What to produce
With the pictures set aside, reproduce each entry precisely as it reads.

[[ Provided information, beginning ]]

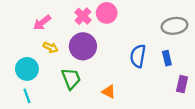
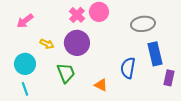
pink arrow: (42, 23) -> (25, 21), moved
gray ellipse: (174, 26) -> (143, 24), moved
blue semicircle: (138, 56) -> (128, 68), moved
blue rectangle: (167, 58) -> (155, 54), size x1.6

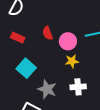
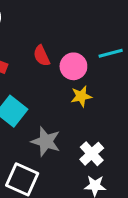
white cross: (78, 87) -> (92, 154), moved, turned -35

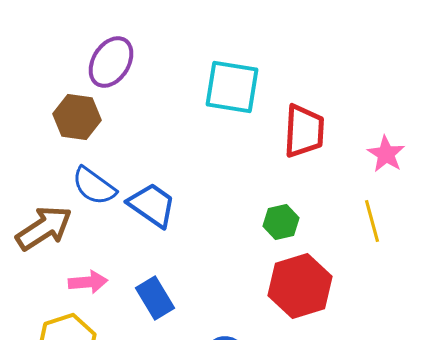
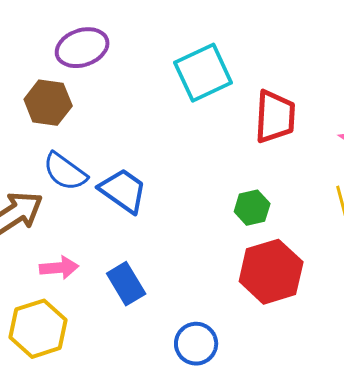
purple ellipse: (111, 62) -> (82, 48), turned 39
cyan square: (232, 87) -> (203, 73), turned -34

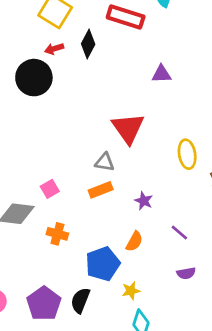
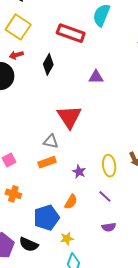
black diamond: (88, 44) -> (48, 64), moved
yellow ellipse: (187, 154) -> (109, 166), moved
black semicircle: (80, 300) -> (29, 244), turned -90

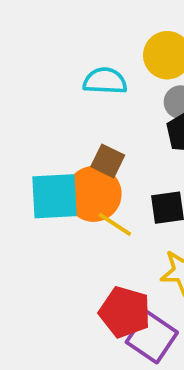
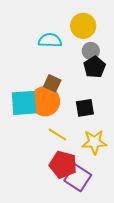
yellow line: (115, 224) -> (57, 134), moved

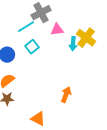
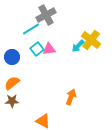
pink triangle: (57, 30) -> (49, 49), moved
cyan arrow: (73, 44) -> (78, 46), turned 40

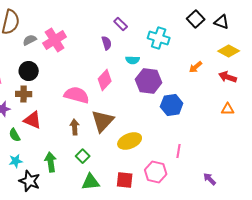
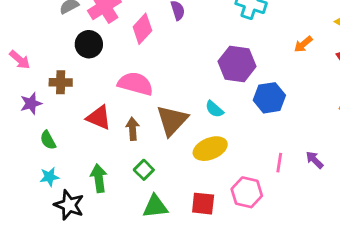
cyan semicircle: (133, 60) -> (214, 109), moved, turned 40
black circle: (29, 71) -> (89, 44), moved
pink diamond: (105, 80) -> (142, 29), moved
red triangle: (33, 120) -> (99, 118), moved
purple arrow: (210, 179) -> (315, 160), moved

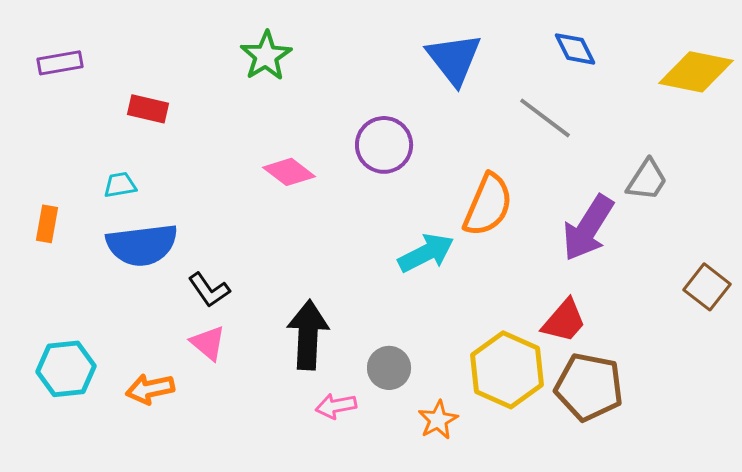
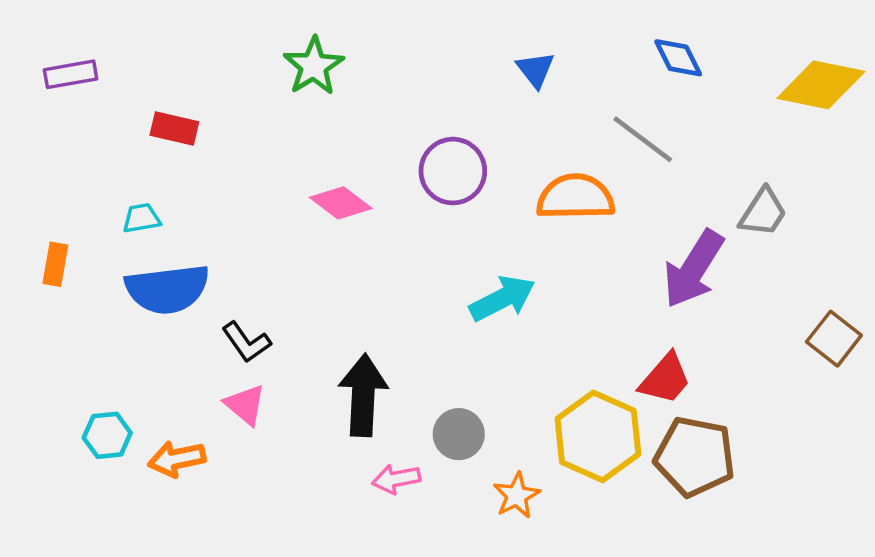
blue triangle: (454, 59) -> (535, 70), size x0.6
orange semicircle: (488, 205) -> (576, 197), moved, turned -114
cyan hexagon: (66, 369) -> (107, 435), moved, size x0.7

[[ Provided information, end ]]

Answer for this exercise
pink arrow: (42, 23) -> (25, 21), moved
gray ellipse: (174, 26) -> (143, 24), moved
blue semicircle: (138, 56) -> (128, 68), moved
blue rectangle: (167, 58) -> (155, 54), size x1.6

white cross: (78, 87) -> (92, 154), moved, turned -35

purple ellipse: (111, 62) -> (82, 48), turned 39
cyan square: (232, 87) -> (203, 73), turned -34

black diamond: (88, 44) -> (48, 64), moved
yellow ellipse: (187, 154) -> (109, 166), moved
black semicircle: (80, 300) -> (29, 244), turned -90

yellow line: (115, 224) -> (57, 134), moved

pink triangle: (57, 30) -> (49, 49), moved
cyan arrow: (73, 44) -> (78, 46), turned 40

cyan semicircle: (133, 60) -> (214, 109), moved, turned 40
black circle: (29, 71) -> (89, 44), moved
pink diamond: (105, 80) -> (142, 29), moved
red triangle: (33, 120) -> (99, 118), moved
purple arrow: (210, 179) -> (315, 160), moved

blue triangle: (454, 59) -> (535, 70), size x0.6
orange semicircle: (488, 205) -> (576, 197), moved, turned -114
cyan hexagon: (66, 369) -> (107, 435), moved, size x0.7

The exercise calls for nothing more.